** Provided material follows **
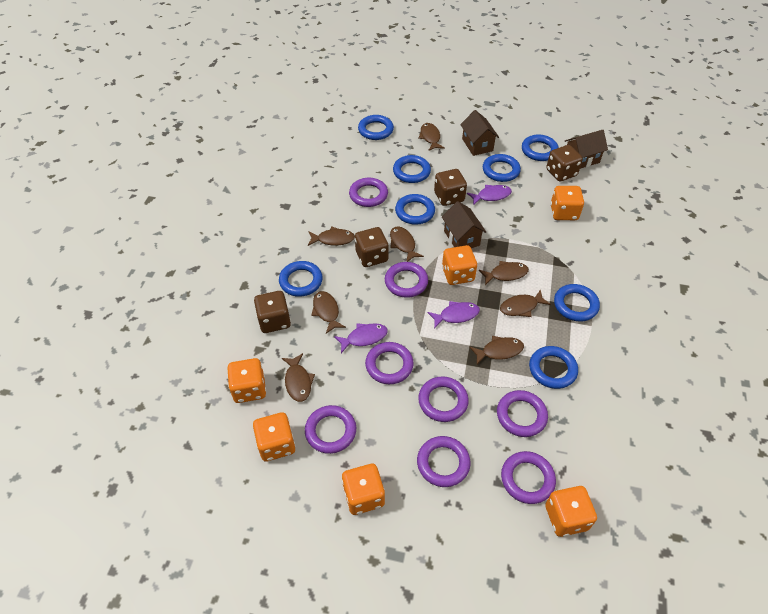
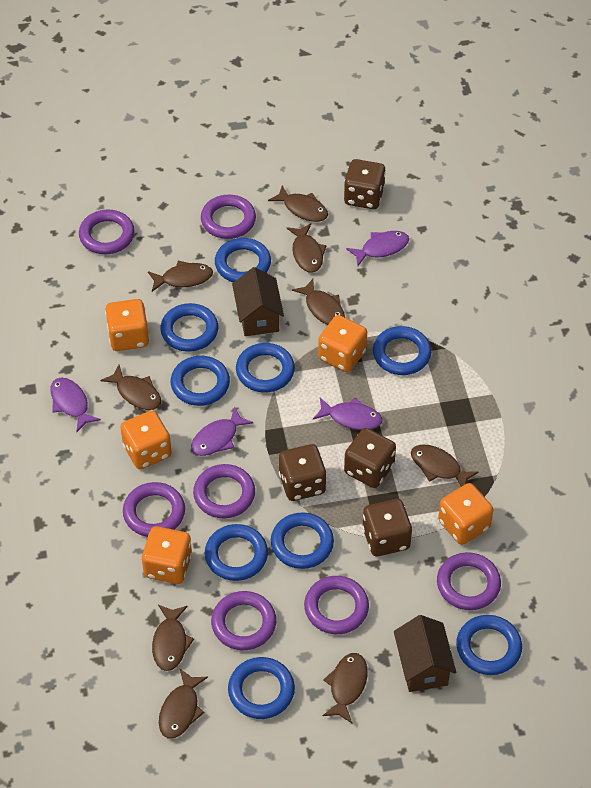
blue ring: 8 -> 9
brown fish: 8 -> 9
brown house: 3 -> 2
orange dice: 6 -> 5
purple fish: 3 -> 4
purple ring: 8 -> 7

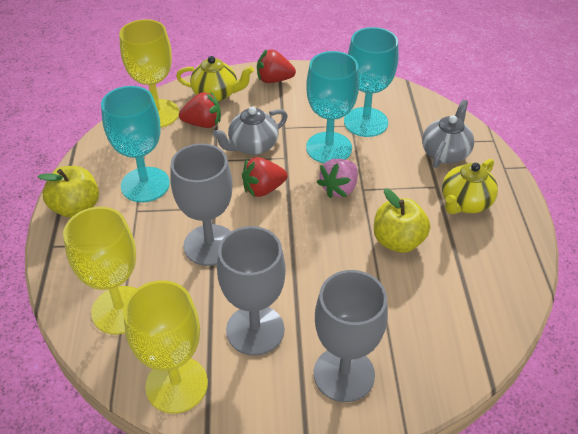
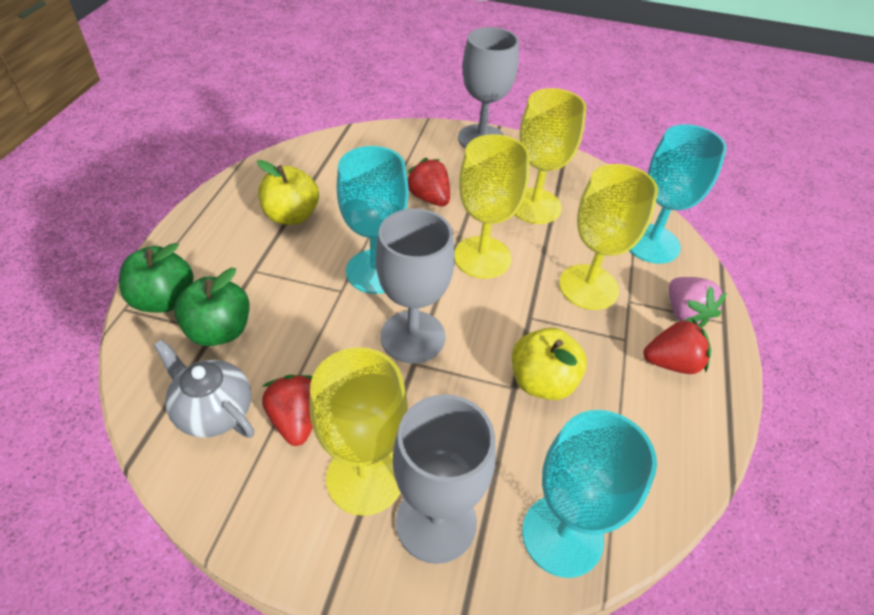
green apple: 0 -> 2
grey teapot: 2 -> 1
yellow goblet: 3 -> 4
yellow teapot: 2 -> 0

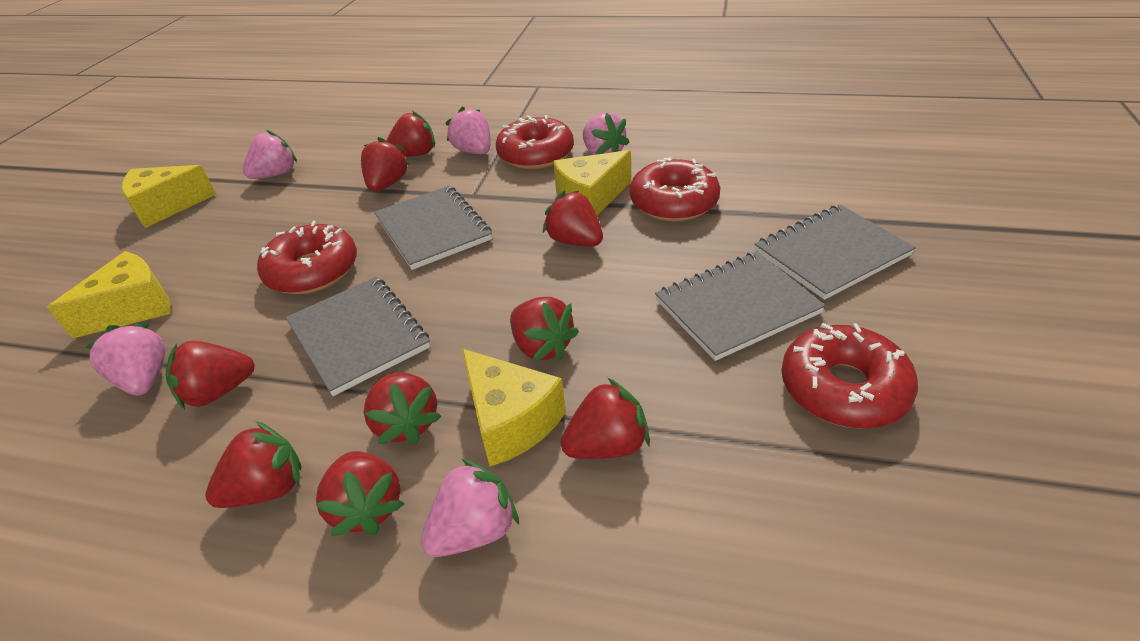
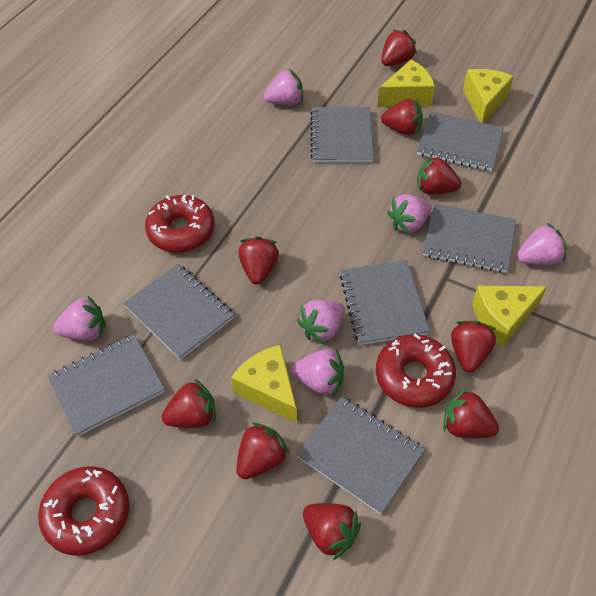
grey notebook: 4 -> 7
pink strawberry: 5 -> 6
red donut: 4 -> 3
** End of Provided material **
Requirement. An exact copy of every record above is needed, with all pictures left out.

Finished task.
blue ring: 8 -> 9
brown fish: 8 -> 9
brown house: 3 -> 2
orange dice: 6 -> 5
purple fish: 3 -> 4
purple ring: 8 -> 7

green apple: 0 -> 2
grey teapot: 2 -> 1
yellow goblet: 3 -> 4
yellow teapot: 2 -> 0

grey notebook: 4 -> 7
pink strawberry: 5 -> 6
red donut: 4 -> 3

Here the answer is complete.